Each record that follows must be printed exactly as given.
━━ SOURCE DATA
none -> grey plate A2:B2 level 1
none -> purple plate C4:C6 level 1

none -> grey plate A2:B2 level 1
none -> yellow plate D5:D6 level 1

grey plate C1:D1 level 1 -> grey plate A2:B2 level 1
━━━━
SOLUTION →
none -> grey plate A2:B2 level 1
none -> purple plate C4:C6 level 1

none -> grey plate A2:B2 level 1
none -> yellow plate D5:D6 level 1

grey plate C1:D1 level 1 -> grey plate A2:B2 level 1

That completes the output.